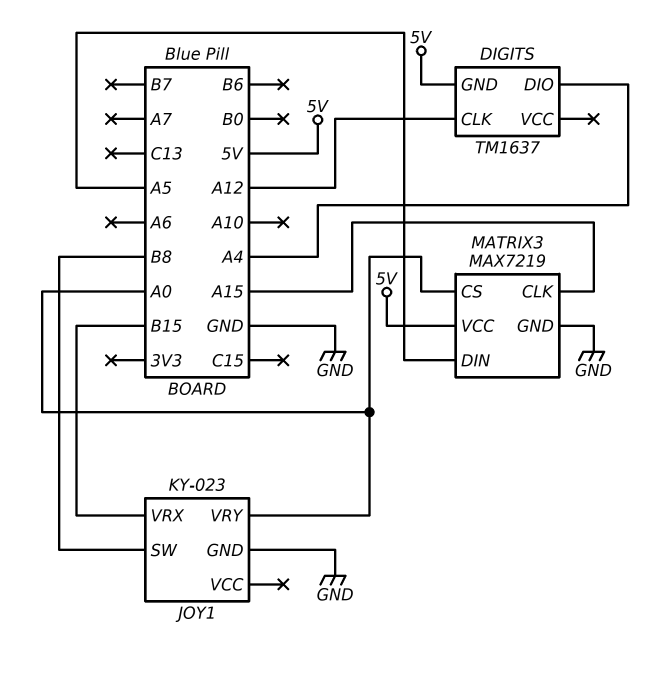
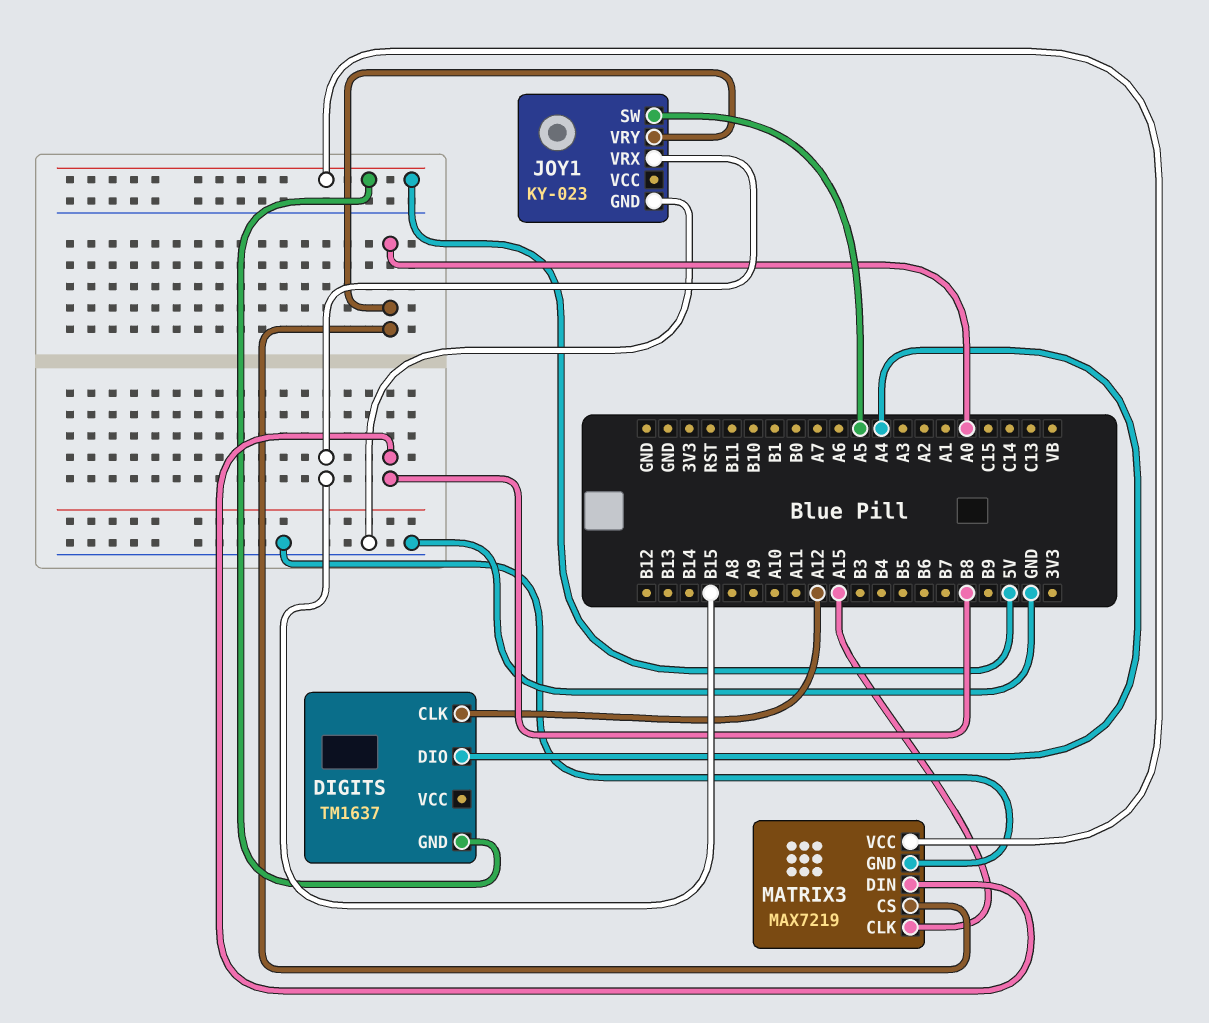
JOY1 pin SW: B8 -> A5
MATRIX3 pin DIN: A5 -> B8

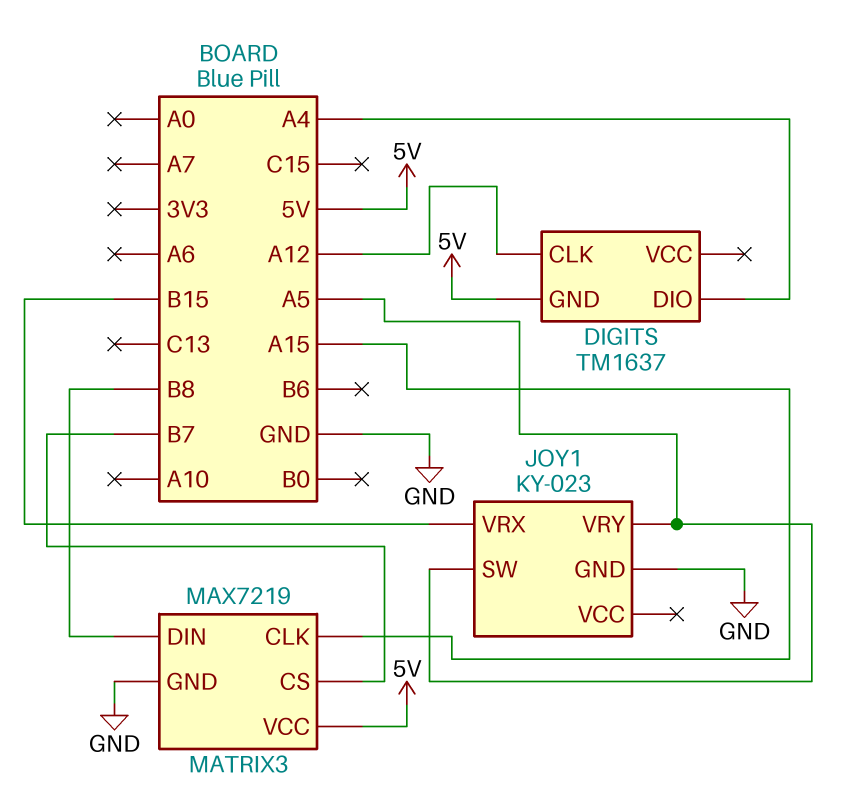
JOY1 pin VRY: A0 -> A5
MATRIX3 pin CS: A0 -> B7

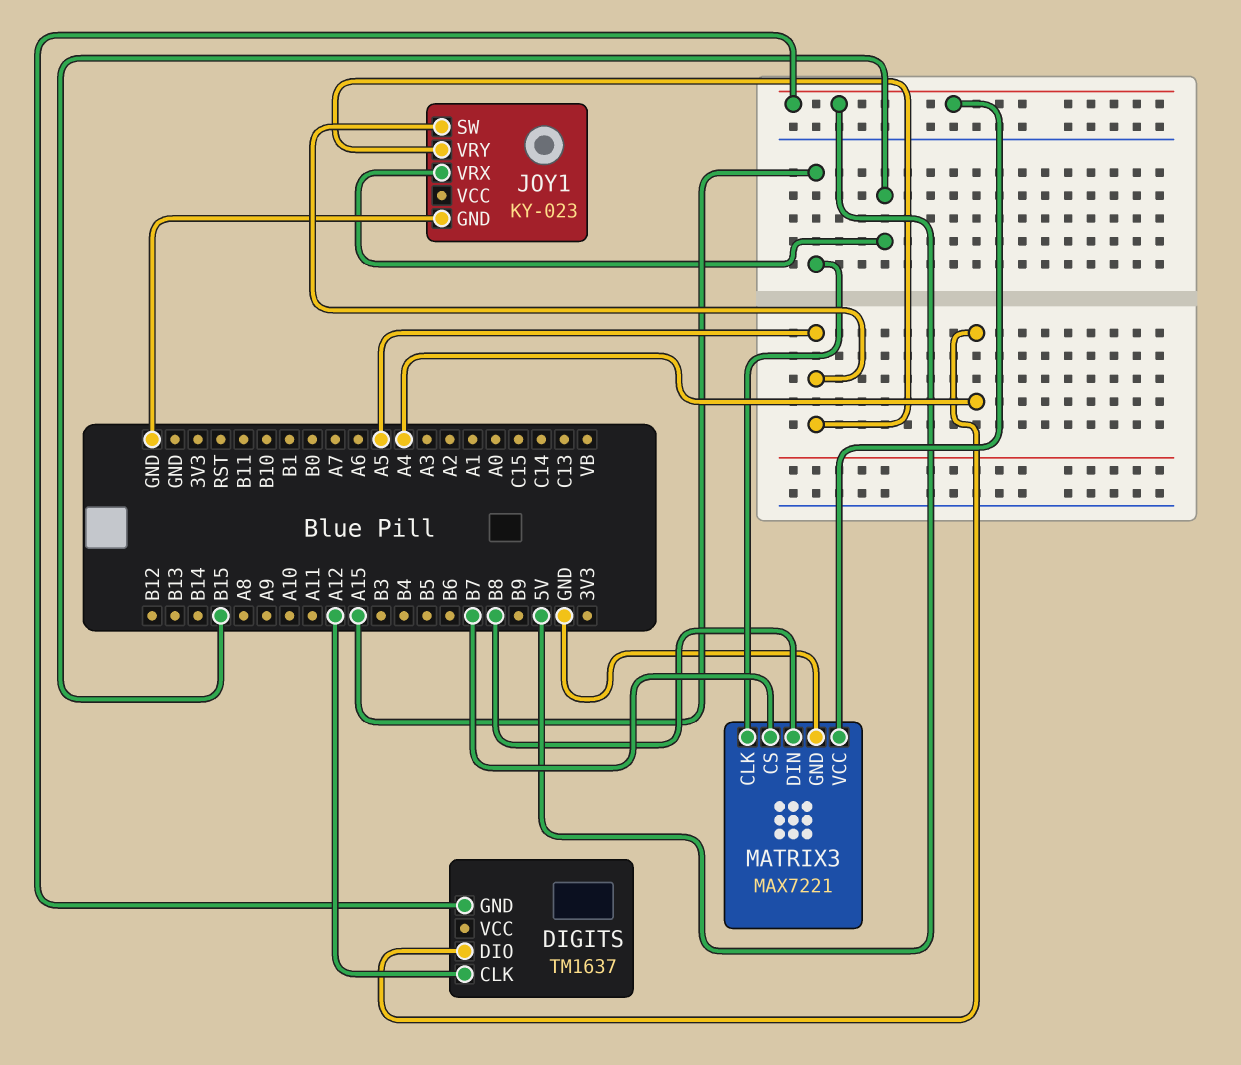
MATRIX3: MAX7219 -> MAX7221

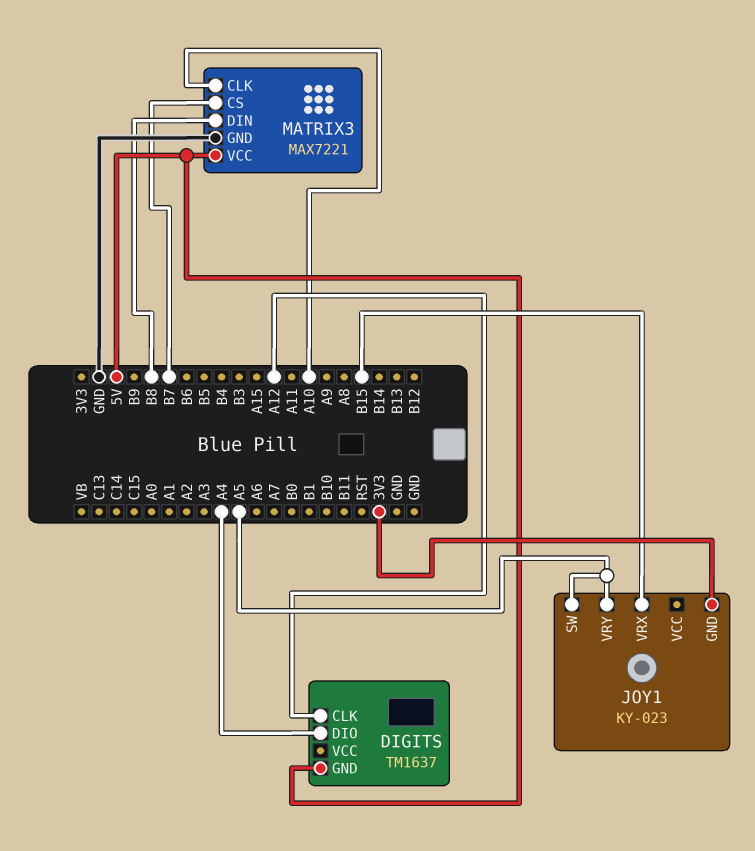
JOY1 pin GND: GND -> 3V3
MATRIX3 pin CLK: A15 -> A10

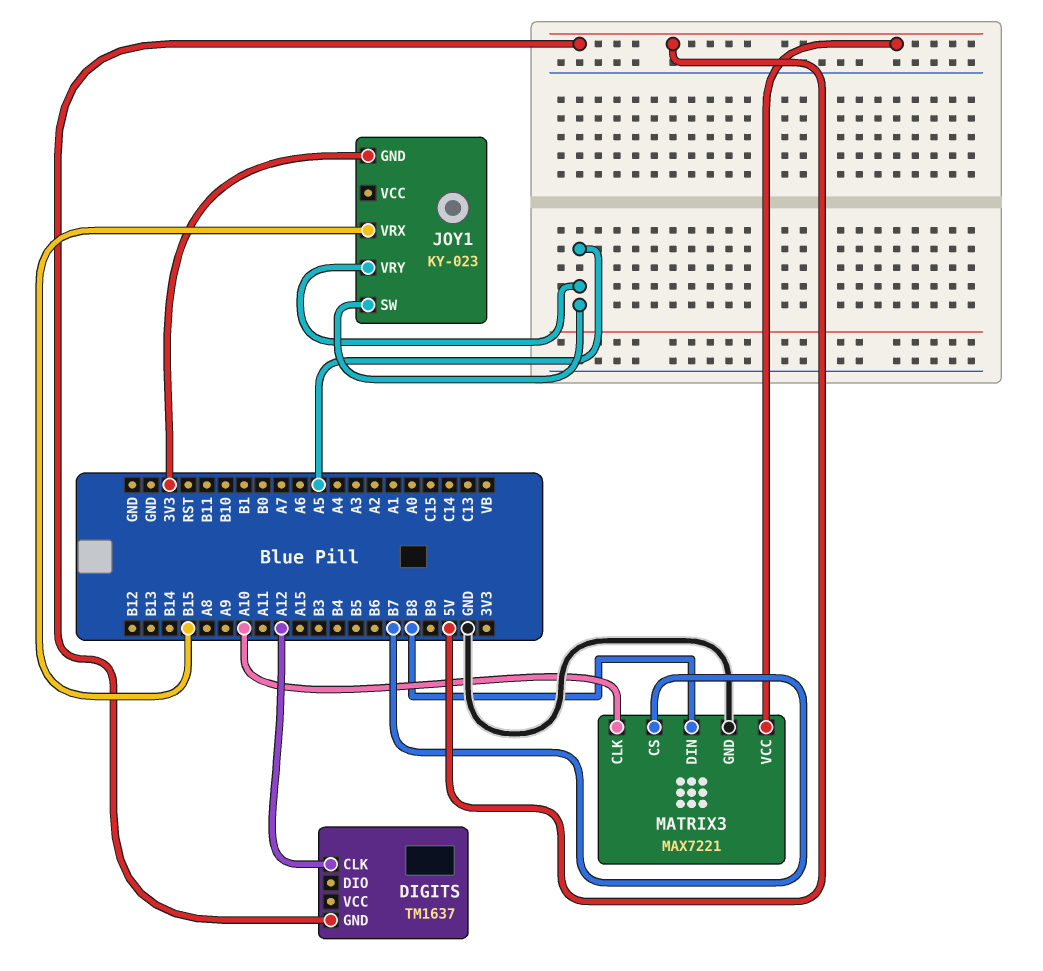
DIGITS pin DIO: A4 -> none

══════════════════════════════

Work instruction: A faithful copy is needed: reproduce all of the data above, leaving the pictures out.

Response box:
JOY1 pin SW: B8 -> A5
MATRIX3 pin DIN: A5 -> B8

JOY1 pin VRY: A0 -> A5
MATRIX3 pin CS: A0 -> B7

MATRIX3: MAX7219 -> MAX7221

JOY1 pin GND: GND -> 3V3
MATRIX3 pin CLK: A15 -> A10

DIGITS pin DIO: A4 -> none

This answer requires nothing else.